PROBLEM: The lines to find are those in the entries that hold the word "blue"; copy every one of them.

□ □ □

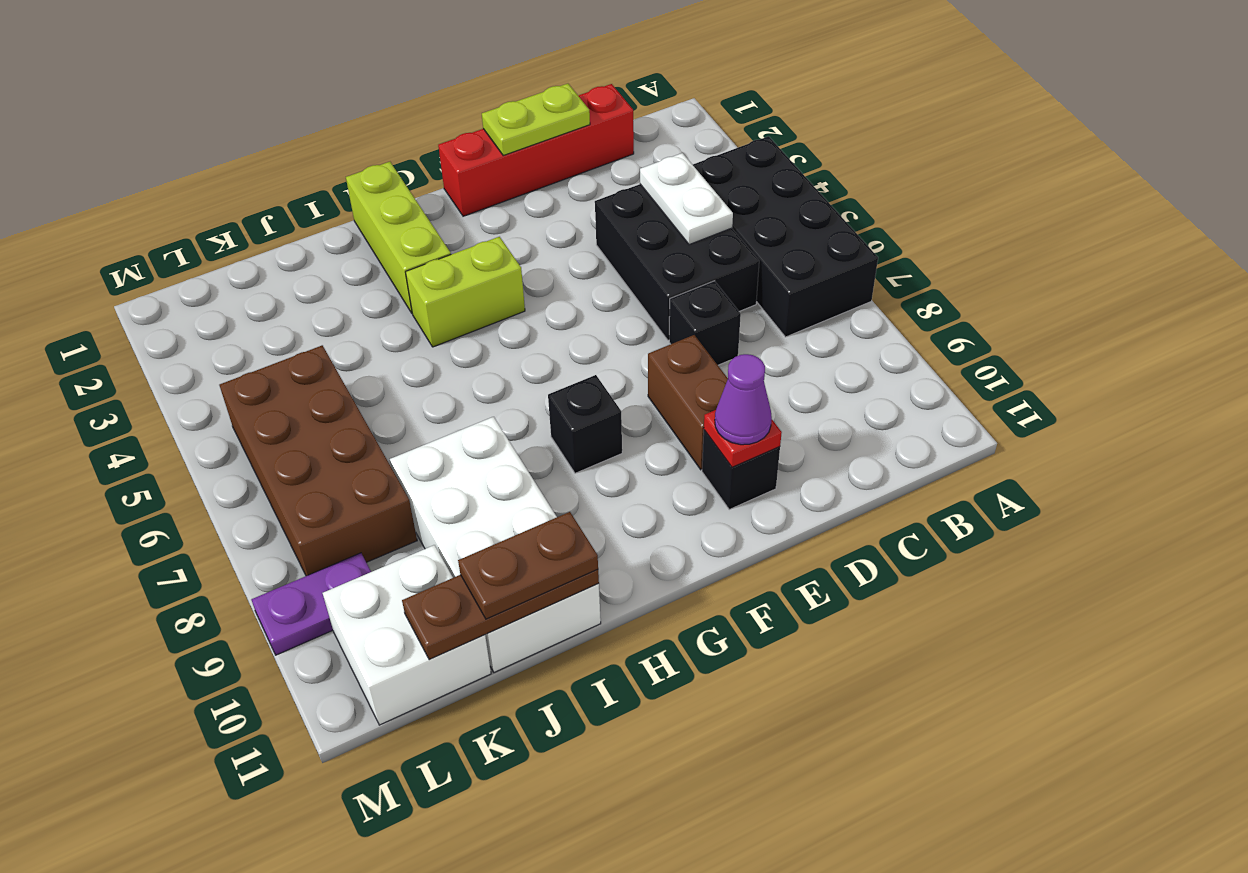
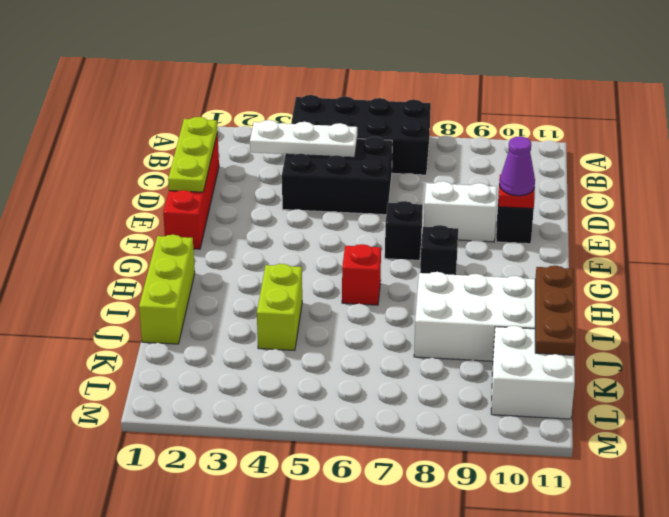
white plate C4:C5 level 2 -> white plate C3:C5 level 2
lime plate D1:E1 level 2 -> lime plate C1:E1 level 2
black brick D7 level 1 -> black brick F7 level 1
brown brick E8:E9 level 1 -> white brick E8:E9 level 1
lime brick G4:H4 level 1 -> lime brick I4:J4 level 1
lime brick H1:H3 level 1 -> lime brick H1:J1 level 1
none -> red brick H6 level 1
brown plate I11:J11 level 3 -> none
brown brick K5:L8 level 1 -> none
purple plate L9:M9 level 1 -> none

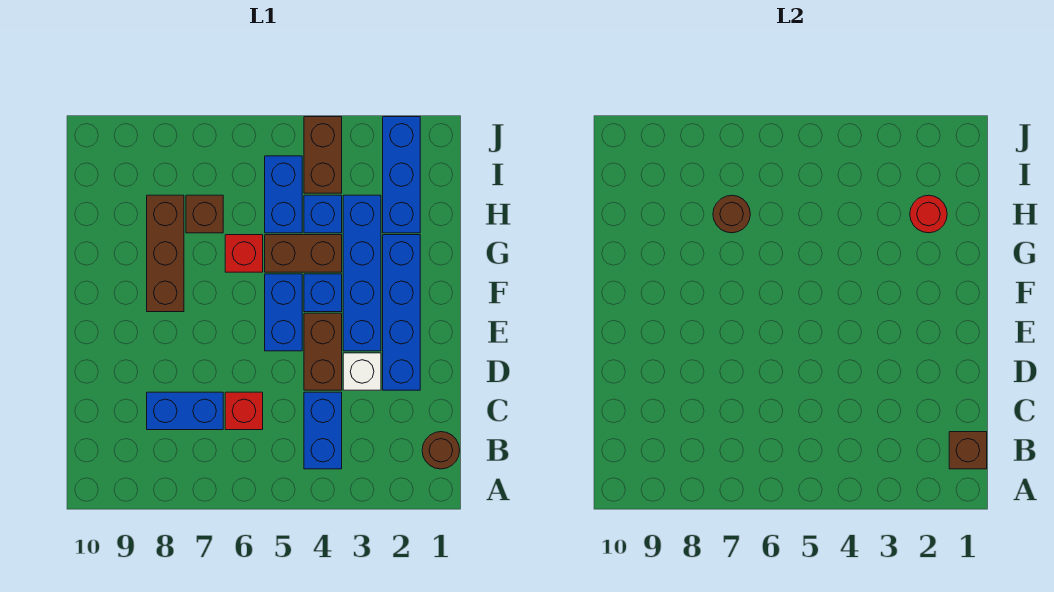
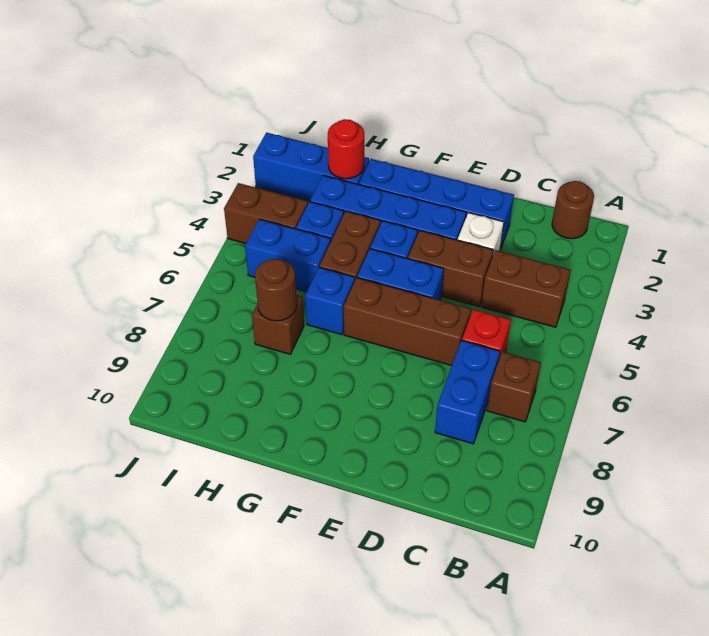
brown brick B1 level 2 -> brown brick B7 level 1
blue brick B4:C4 level 1 -> brown brick B4:C4 level 1
brown brick F8:H8 level 1 -> brown brick D6:F6 level 1
red brick G6 level 1 -> blue brick G6 level 1

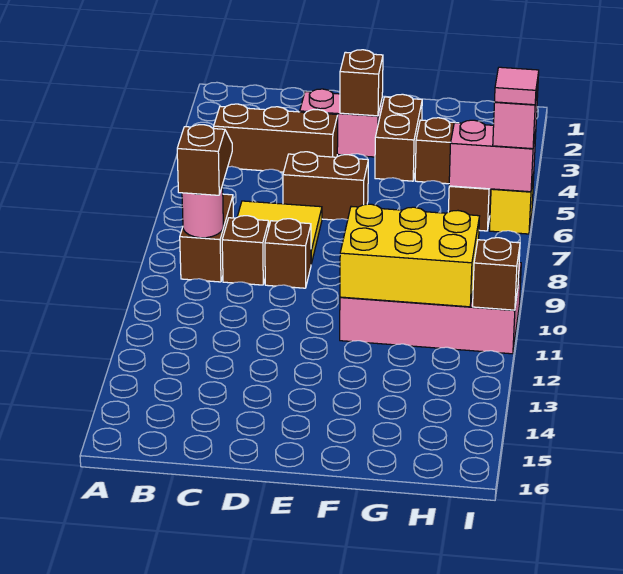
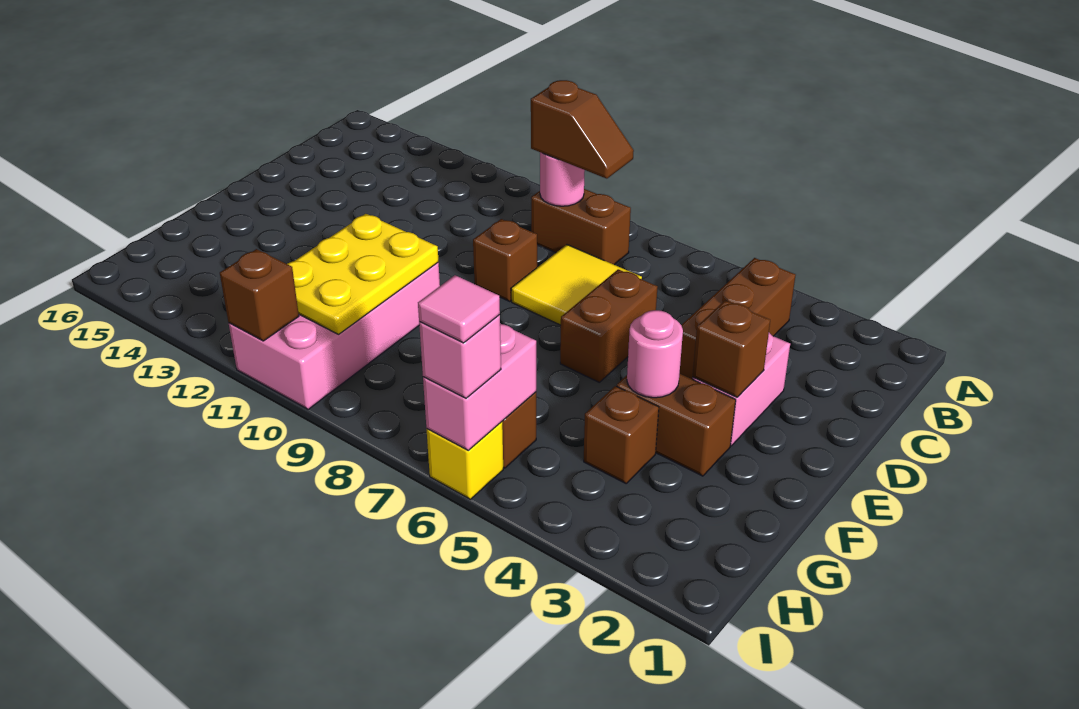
brown brick C9 level 1 -> none
none -> pink round brick F4 level 2
yellow brick F10:H11 level 2 -> yellow plate F10:H11 level 2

□ □ □

ANSWER TO THE PROBLEM:
blue brick B4:C4 level 1 -> brown brick B4:C4 level 1
red brick G6 level 1 -> blue brick G6 level 1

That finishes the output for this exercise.